• Work instructions
Give each line of the records again exactly and omit every picture.

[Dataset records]
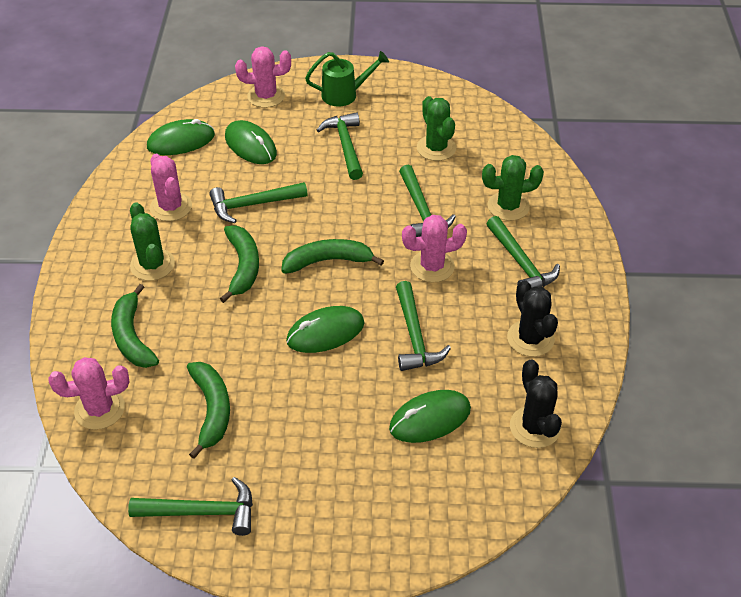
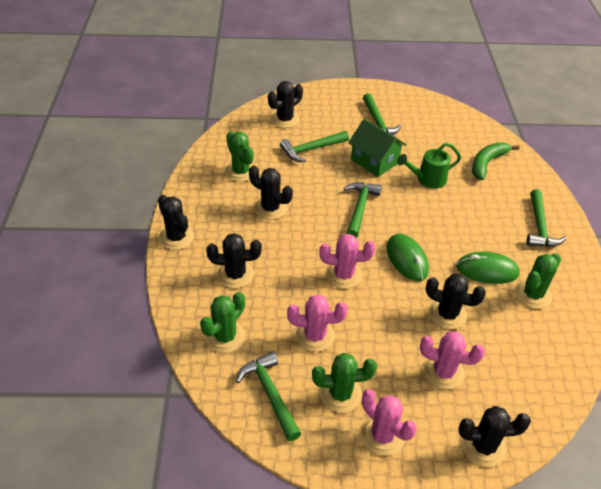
black cactus: 2 -> 6
green banana: 4 -> 1
green cactus: 3 -> 4
green hammer: 6 -> 5
green house: 0 -> 1
green mouse: 4 -> 2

• Output of the task
black cactus: 2 -> 6
green banana: 4 -> 1
green cactus: 3 -> 4
green hammer: 6 -> 5
green house: 0 -> 1
green mouse: 4 -> 2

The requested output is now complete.